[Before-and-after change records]
+ + + +

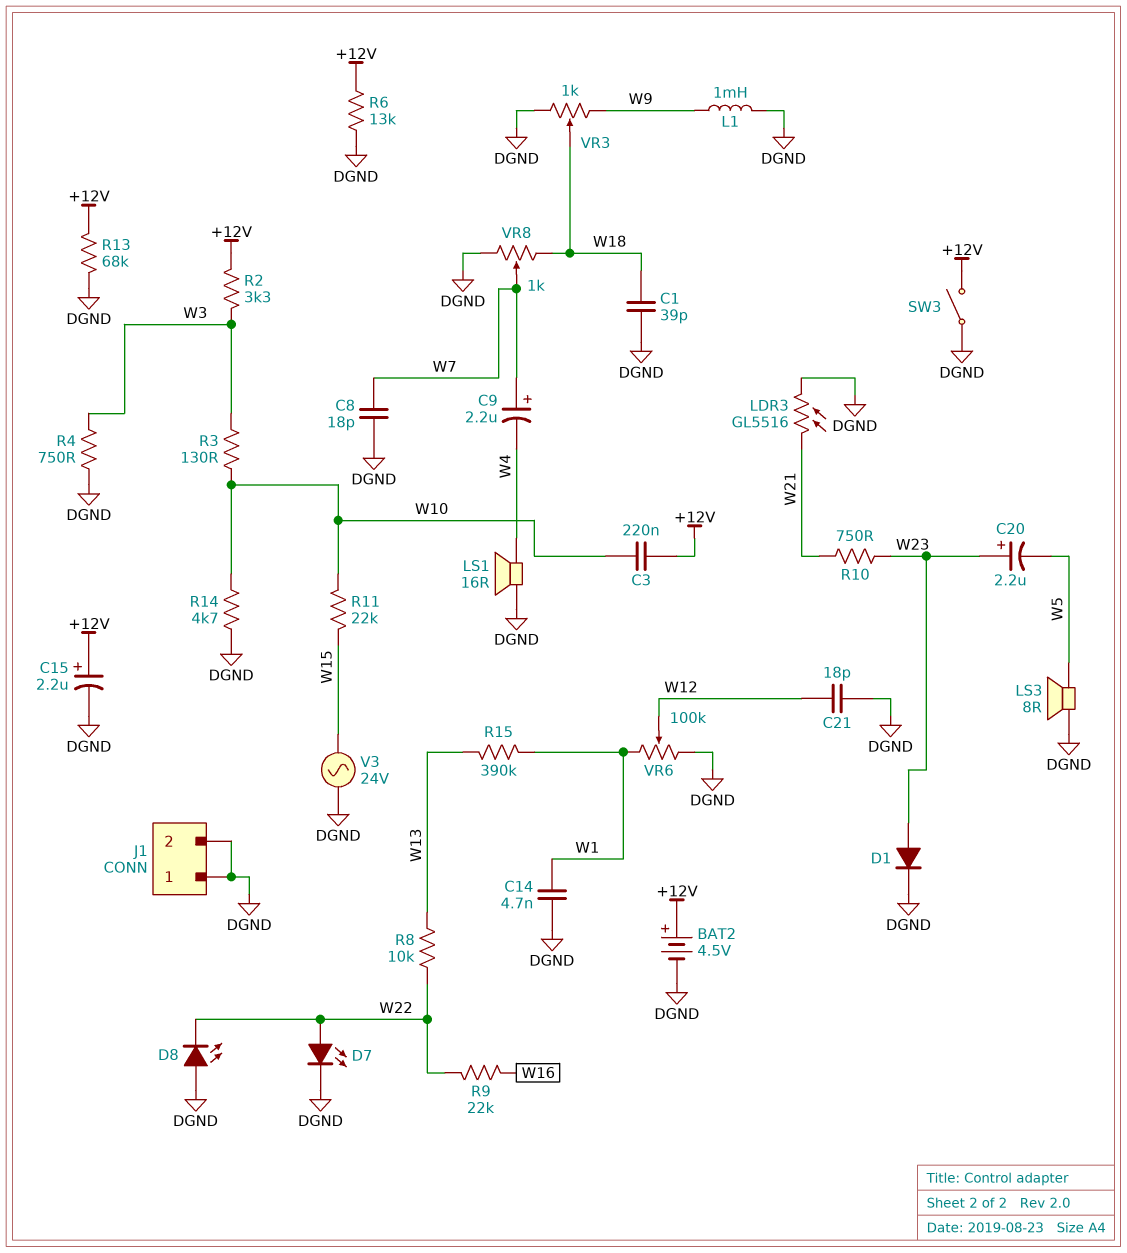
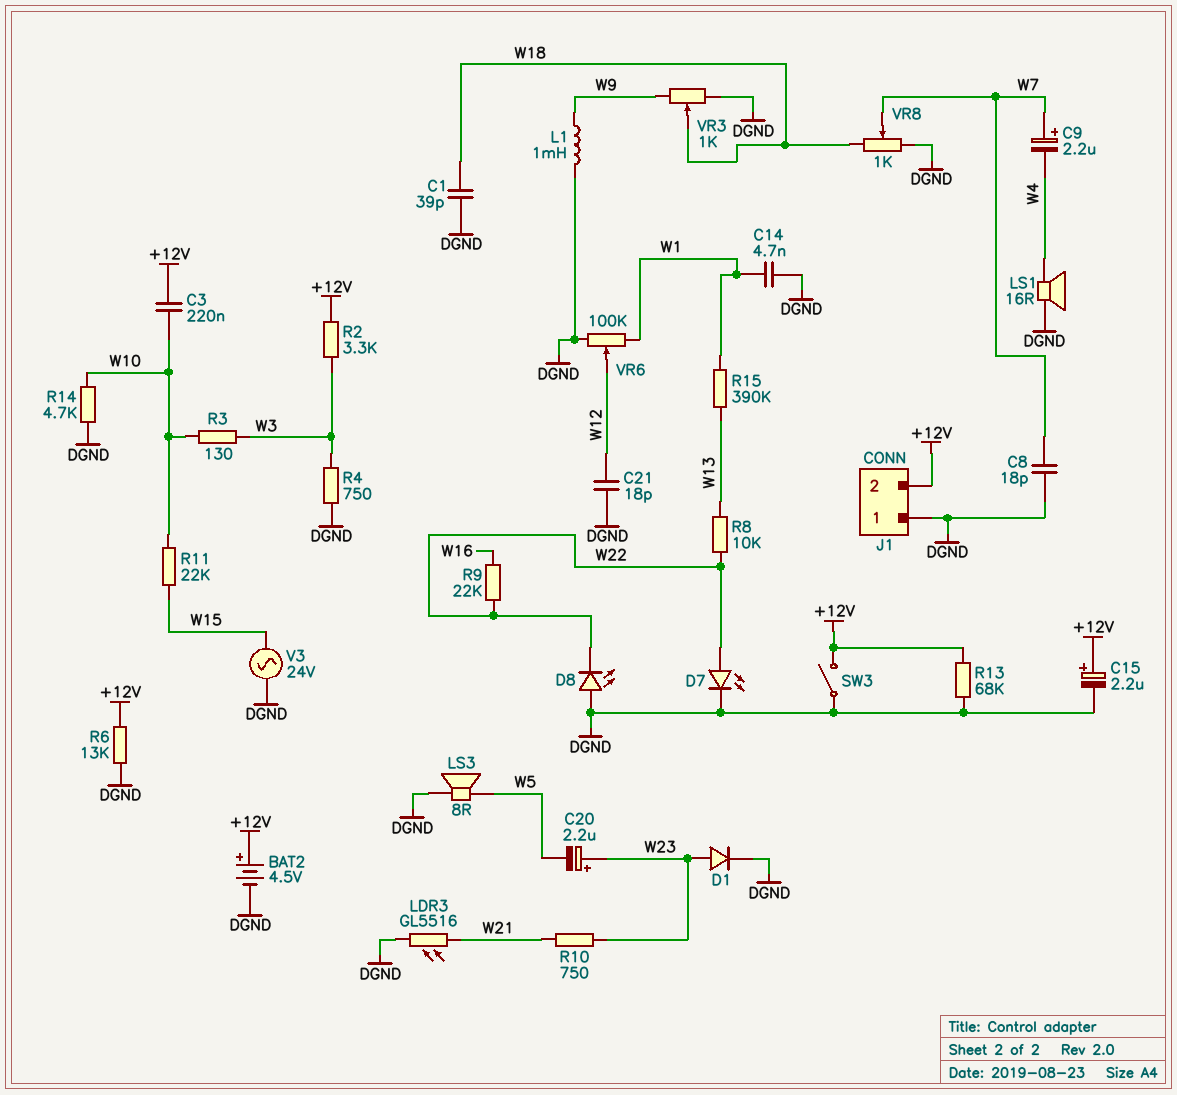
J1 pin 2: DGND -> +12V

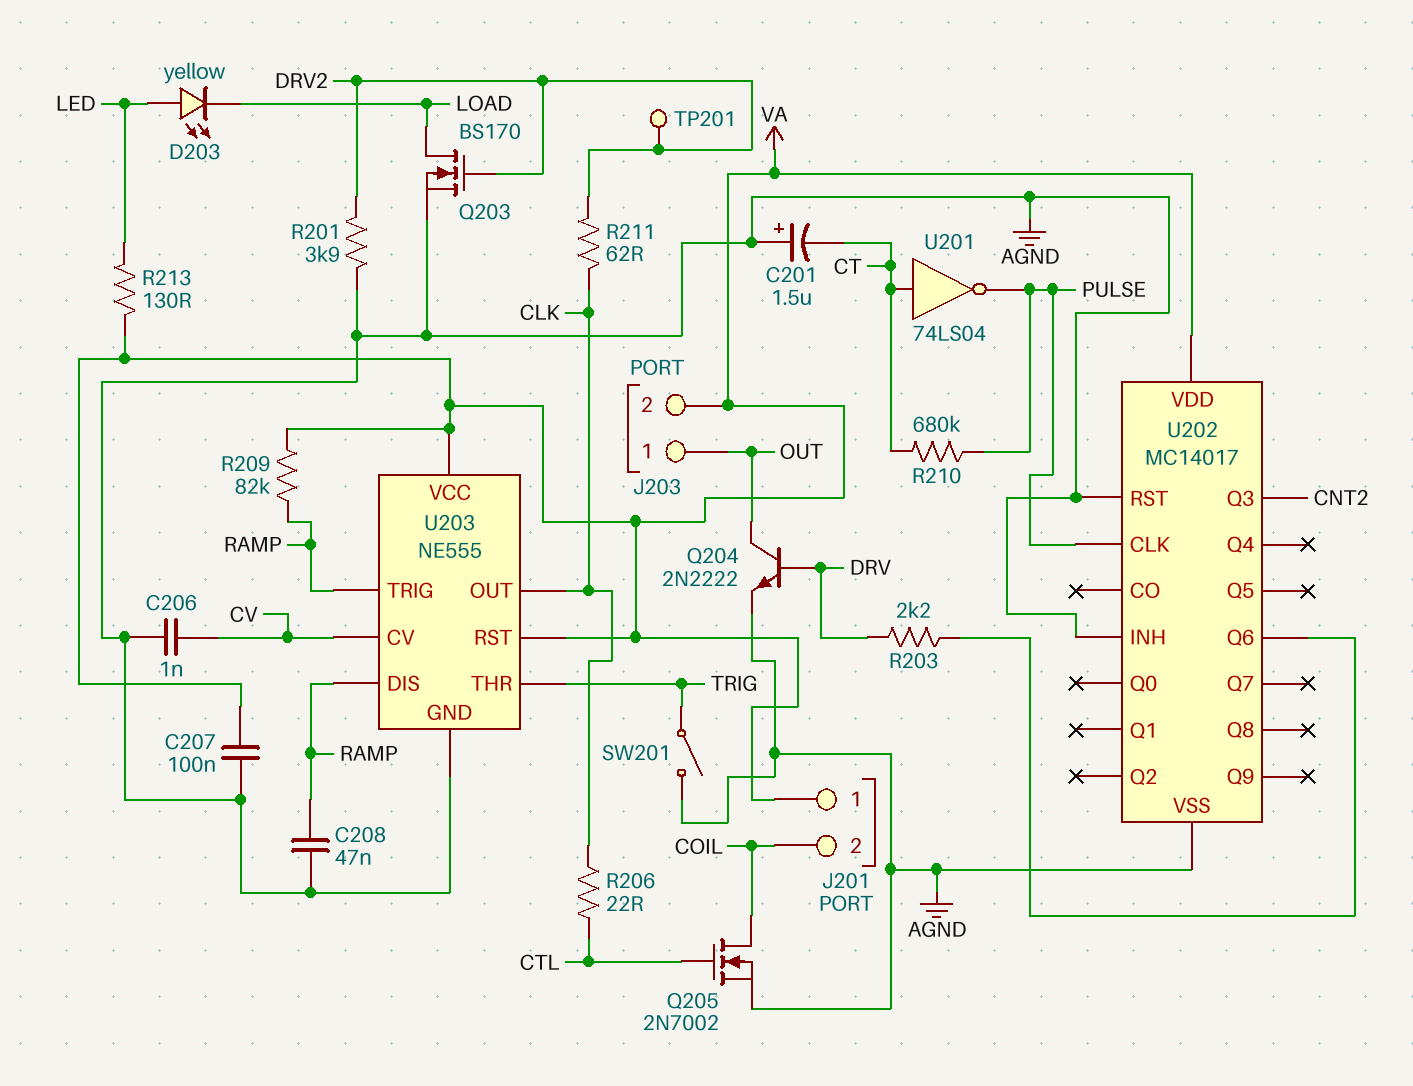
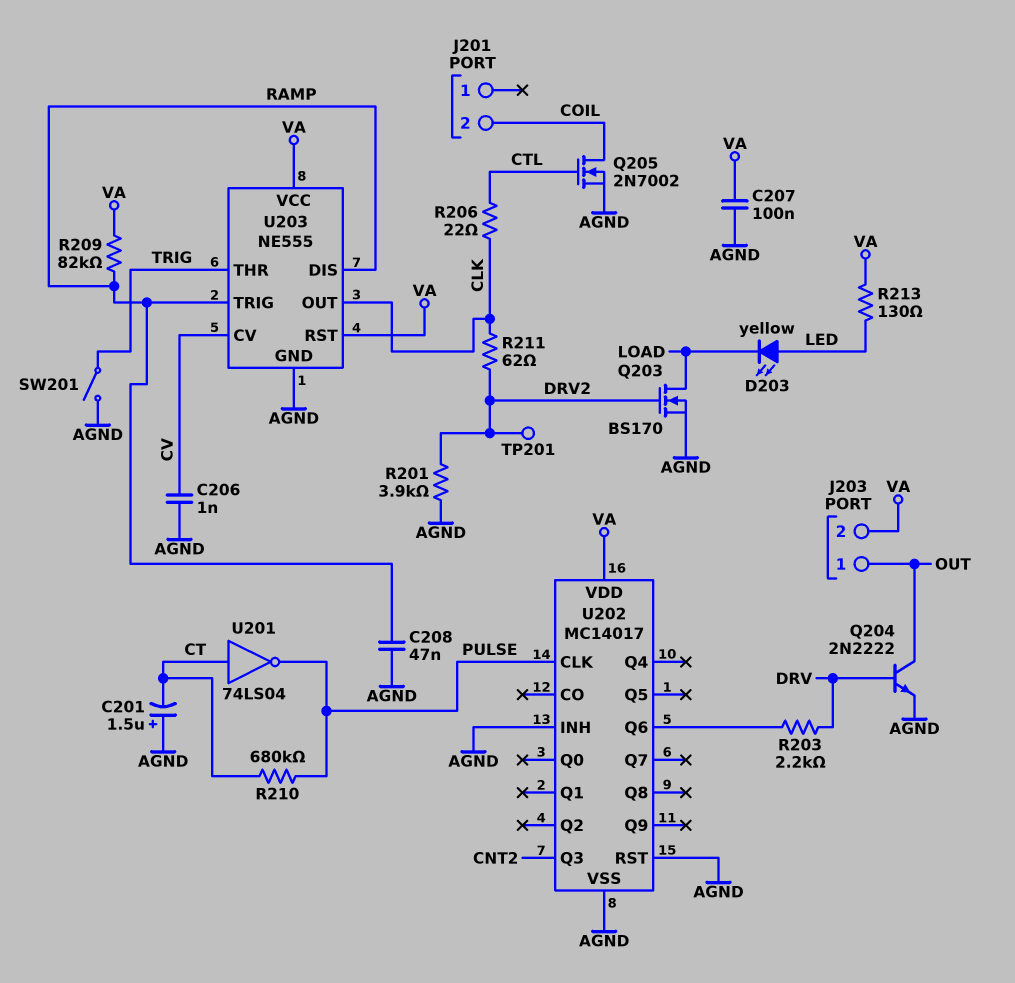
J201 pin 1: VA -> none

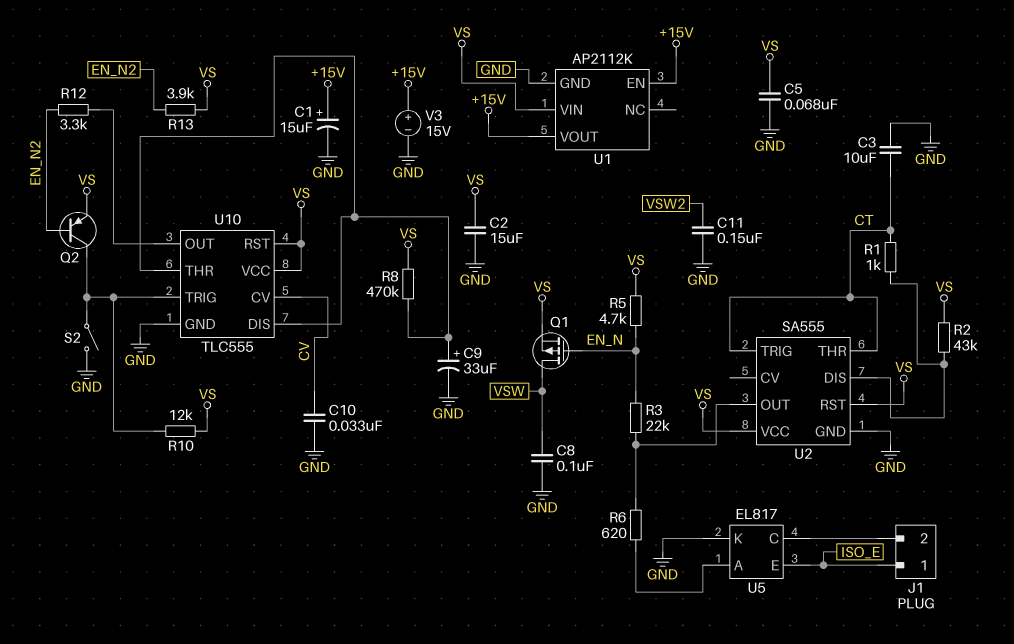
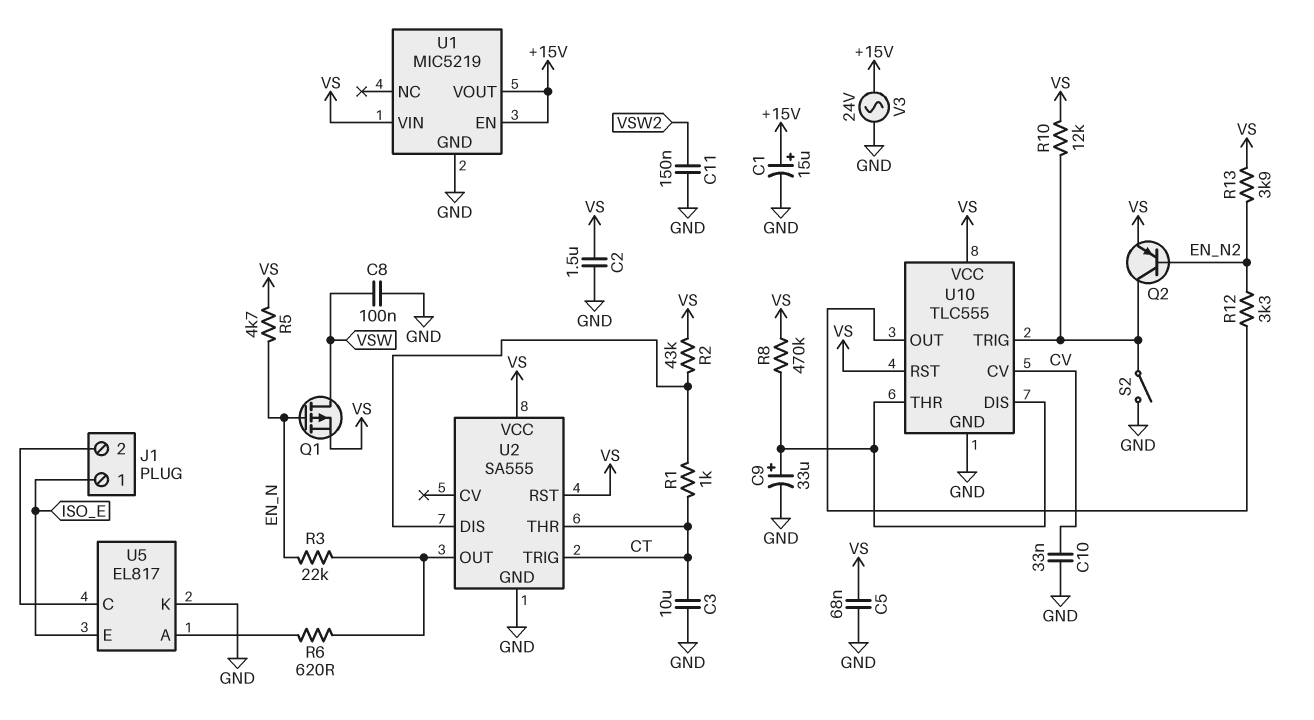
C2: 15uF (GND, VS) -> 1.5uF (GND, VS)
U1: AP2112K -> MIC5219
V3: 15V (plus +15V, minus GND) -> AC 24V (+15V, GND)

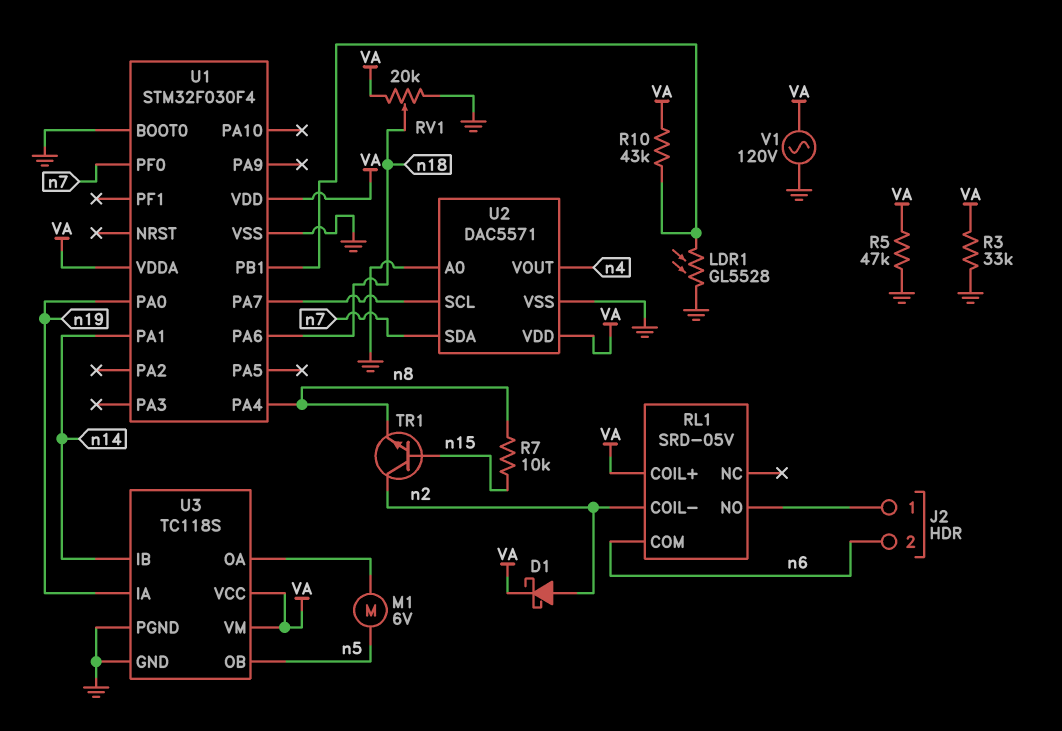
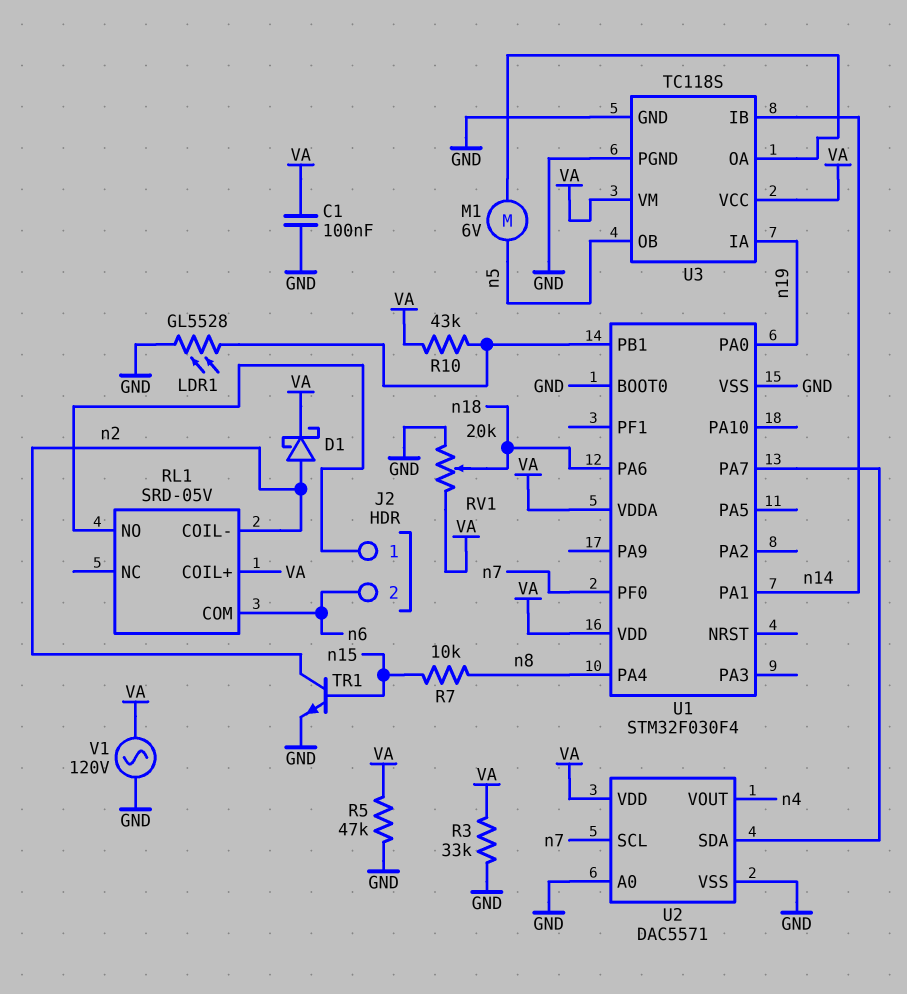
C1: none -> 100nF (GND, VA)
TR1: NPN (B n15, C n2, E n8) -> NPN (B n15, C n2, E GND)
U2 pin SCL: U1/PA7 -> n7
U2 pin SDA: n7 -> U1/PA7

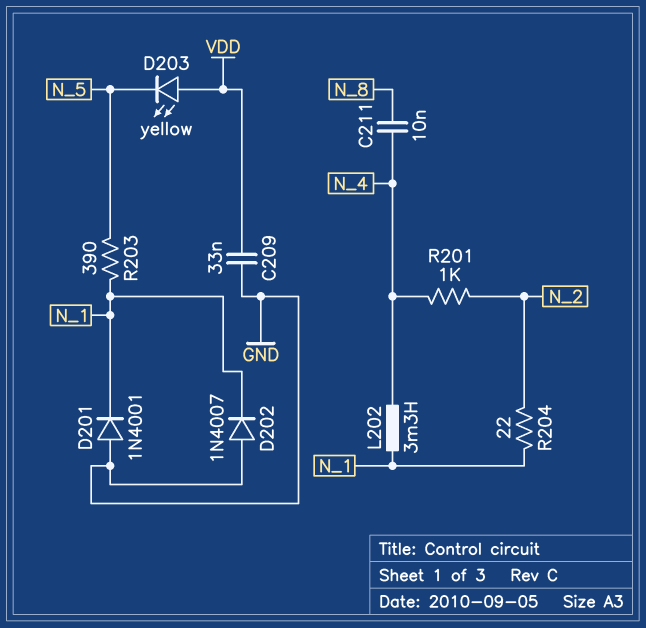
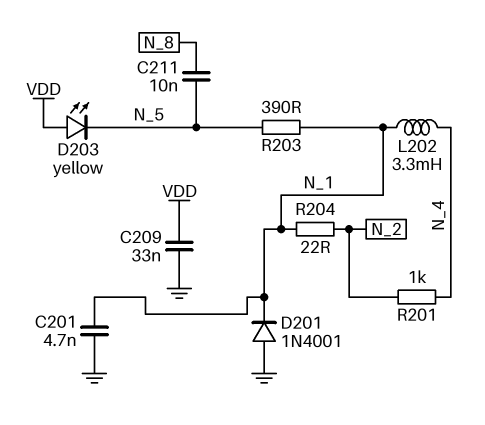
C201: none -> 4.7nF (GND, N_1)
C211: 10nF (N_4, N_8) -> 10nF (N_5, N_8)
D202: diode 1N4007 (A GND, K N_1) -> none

+ + + +

◆ **What is required**: Return each entry above unchanged. Leave the pictures out.

◆ **Solution for this exercise**:
J1 pin 2: DGND -> +12V

J201 pin 1: VA -> none

C2: 15uF (GND, VS) -> 1.5uF (GND, VS)
U1: AP2112K -> MIC5219
V3: 15V (plus +15V, minus GND) -> AC 24V (+15V, GND)

C1: none -> 100nF (GND, VA)
TR1: NPN (B n15, C n2, E n8) -> NPN (B n15, C n2, E GND)
U2 pin SCL: U1/PA7 -> n7
U2 pin SDA: n7 -> U1/PA7

C201: none -> 4.7nF (GND, N_1)
C211: 10nF (N_4, N_8) -> 10nF (N_5, N_8)
D202: diode 1N4007 (A GND, K N_1) -> none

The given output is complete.